▸ MATERIAL PROVIDED

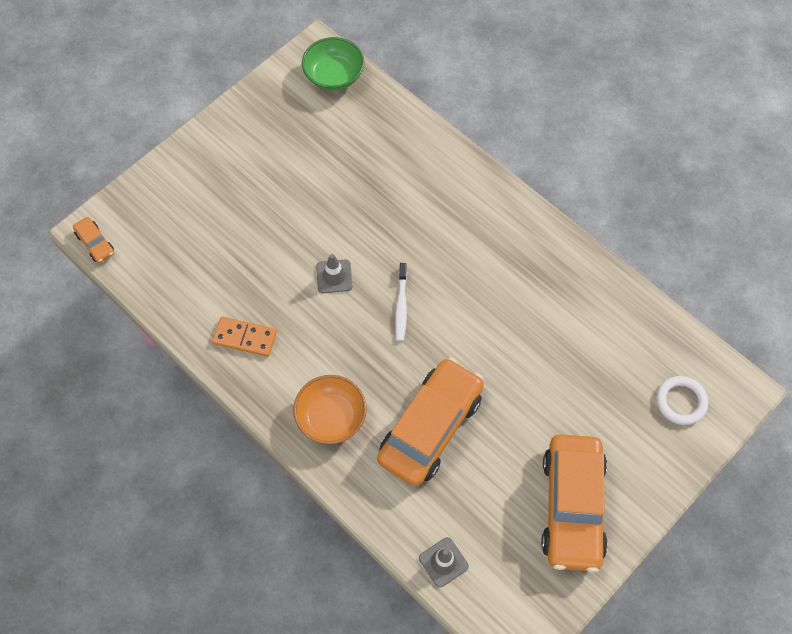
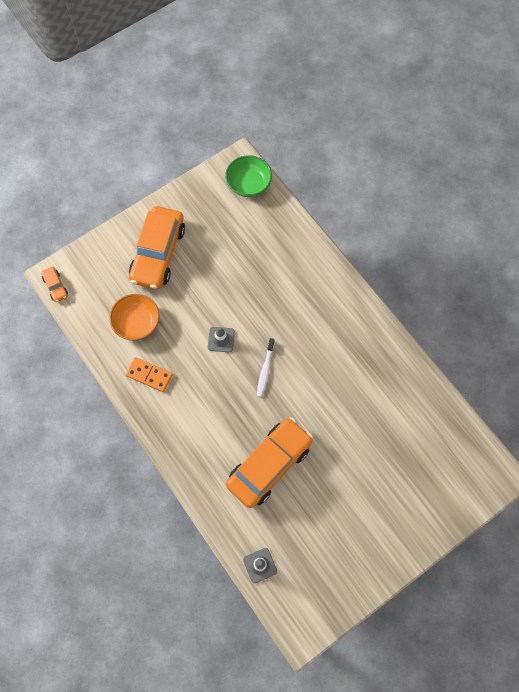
camera: 10 degrees right, 5 degrees up
(331, 417) = (200, 445): orange bowl -> orange bowl (137, 323)
(572, 507) = (359, 541): orange car -> orange car (158, 253)
(681, 402) = (454, 477): white ring -> none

▸ WHAT YOU ARE ASKED TO DO
Reproduce the lines above letter for letter. The pictures stay behind.

▸ YOUR SOLUTION
camera: 10 degrees right, 5 degrees up
(331, 417) = (200, 445): orange bowl -> orange bowl (137, 323)
(572, 507) = (359, 541): orange car -> orange car (158, 253)
(681, 402) = (454, 477): white ring -> none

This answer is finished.